Records for processing:
|---|

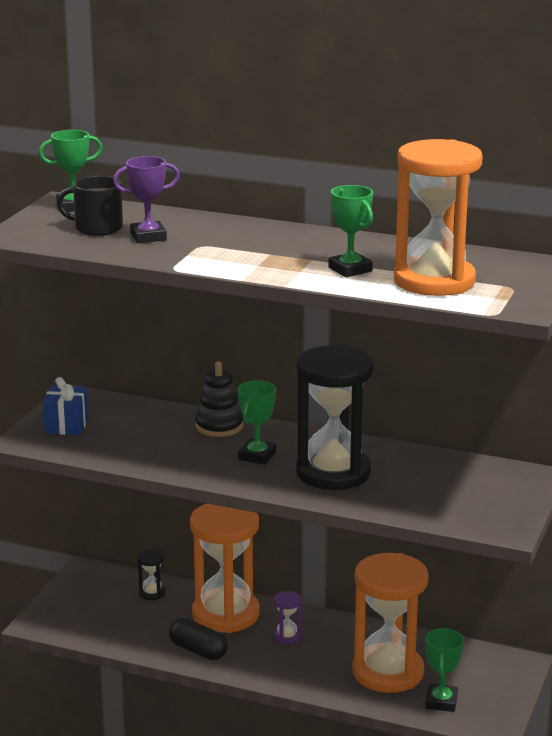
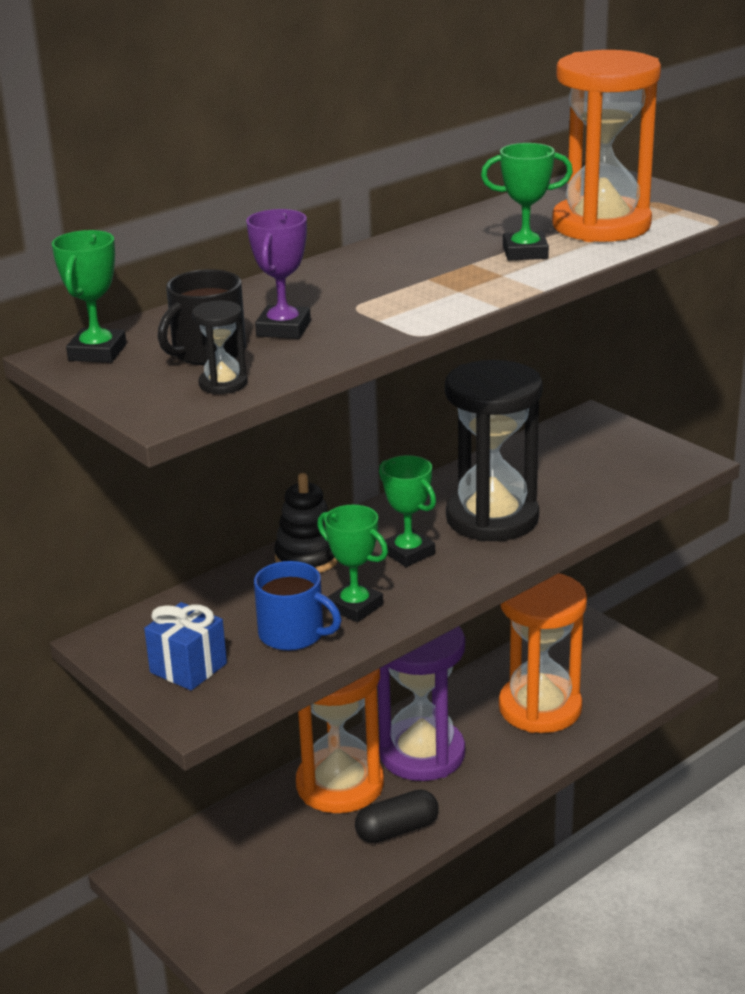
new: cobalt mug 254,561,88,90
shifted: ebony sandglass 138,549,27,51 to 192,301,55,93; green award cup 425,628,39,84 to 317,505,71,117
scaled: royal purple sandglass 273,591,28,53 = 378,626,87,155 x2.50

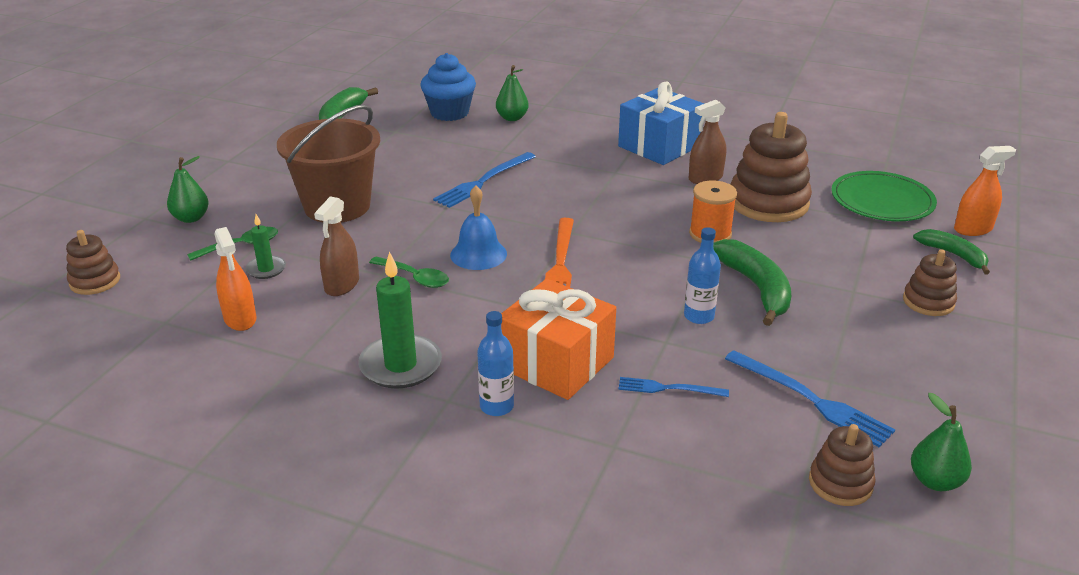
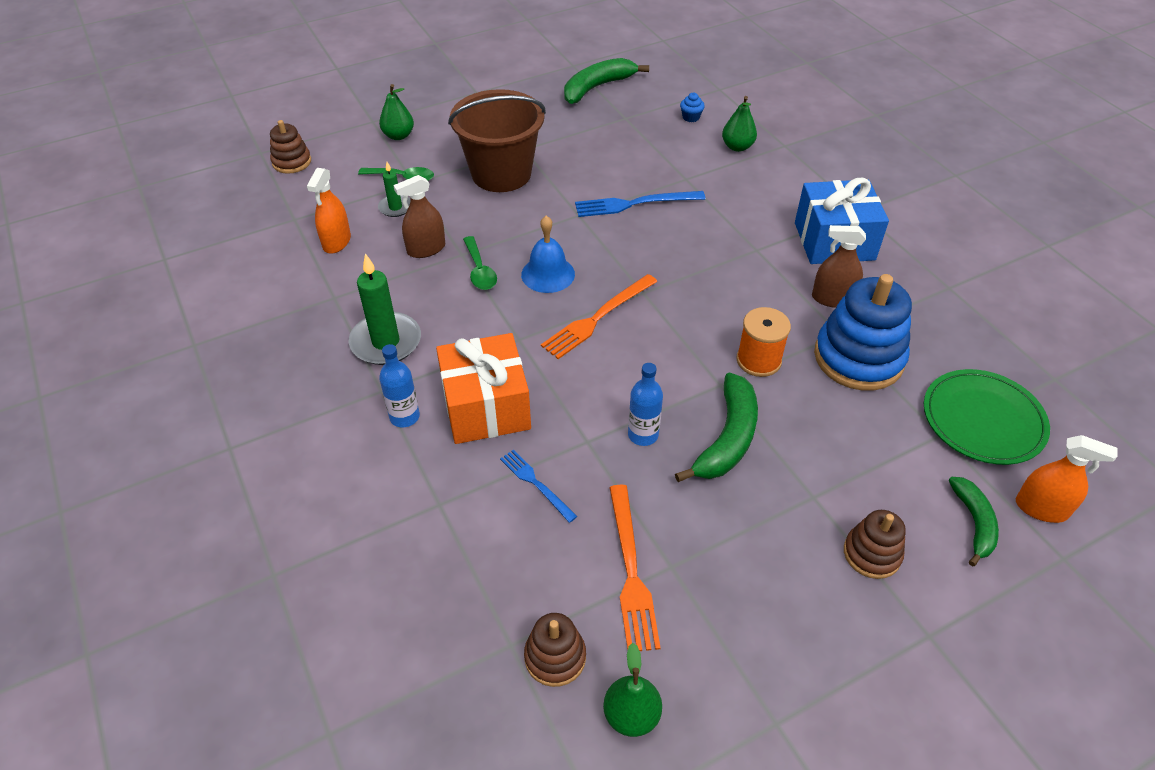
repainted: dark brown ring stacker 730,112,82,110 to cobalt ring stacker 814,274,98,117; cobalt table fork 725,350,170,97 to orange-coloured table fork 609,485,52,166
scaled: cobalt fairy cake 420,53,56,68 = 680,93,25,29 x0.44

|---|

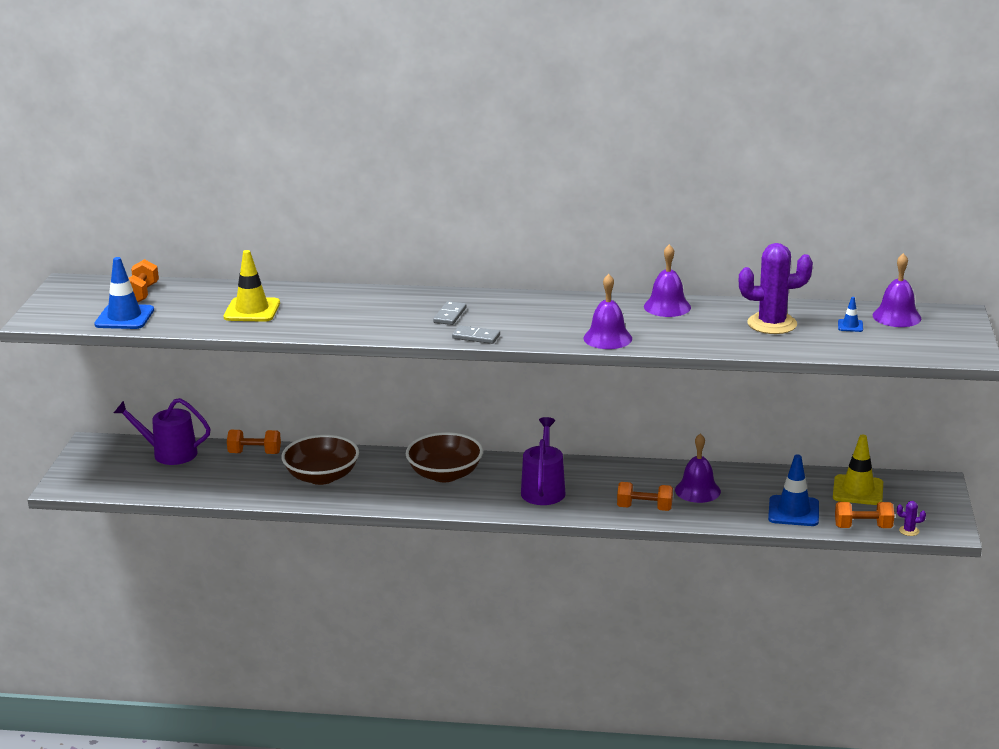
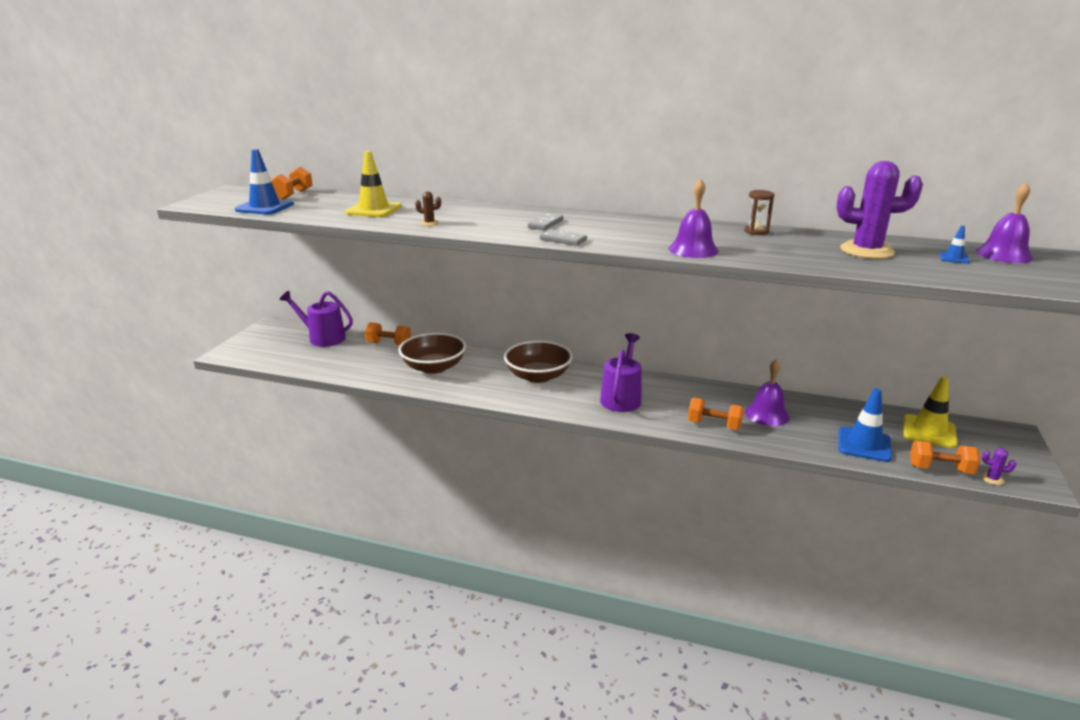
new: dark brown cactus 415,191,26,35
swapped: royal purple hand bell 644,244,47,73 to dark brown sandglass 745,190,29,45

|---|

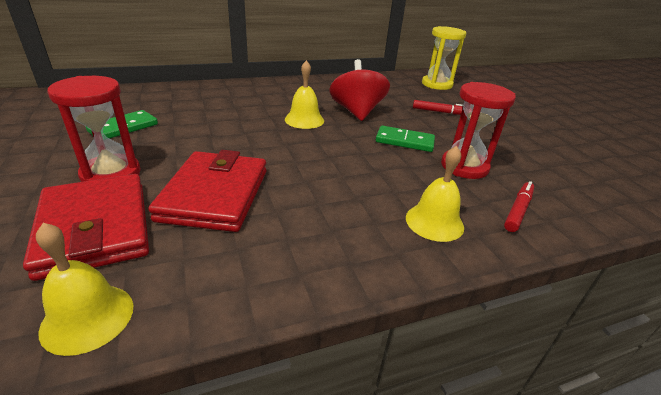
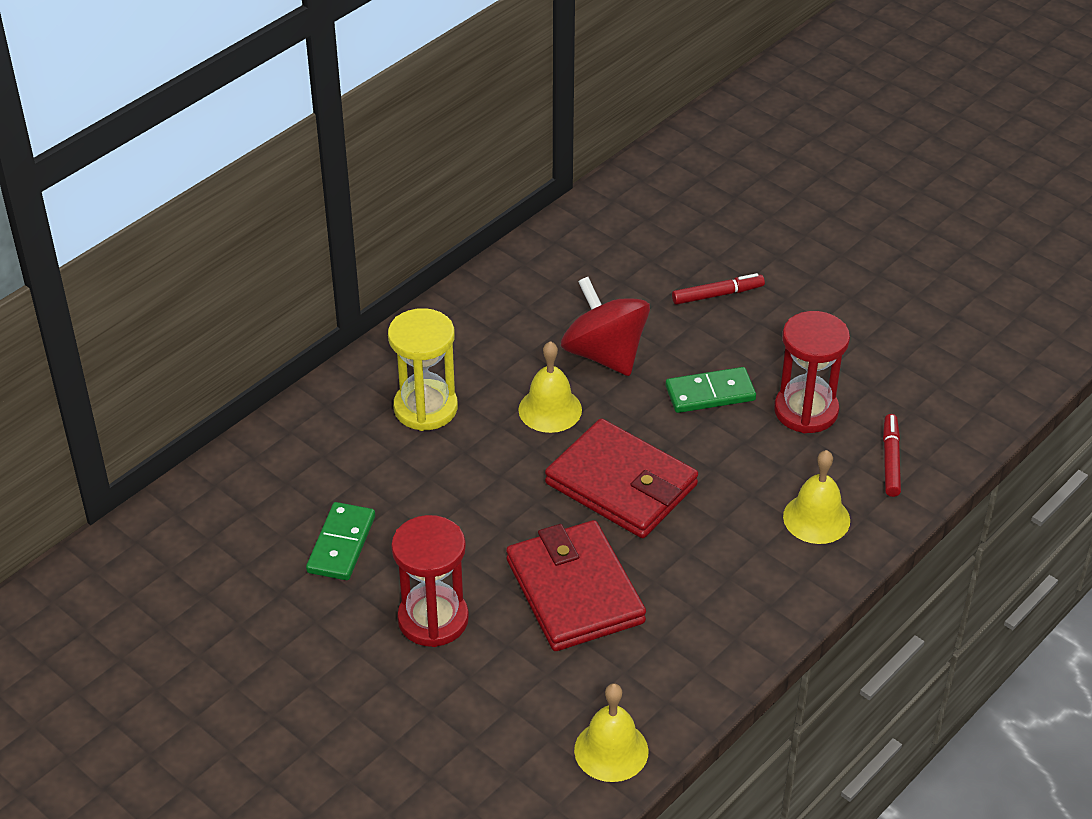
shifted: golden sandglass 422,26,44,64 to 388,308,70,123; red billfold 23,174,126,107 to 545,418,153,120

|---|

Required work:
In the entries above, one line contains "new: cobalt mug 254,561,88,90" and another contains "shifted: ebony sandglass". Reproduce exactly those two lines and the lines between them, nothing else.

Written response:
new: cobalt mug 254,561,88,90
shifted: ebony sandglass 138,549,27,51 to 192,301,55,93; green award cup 425,628,39,84 to 317,505,71,117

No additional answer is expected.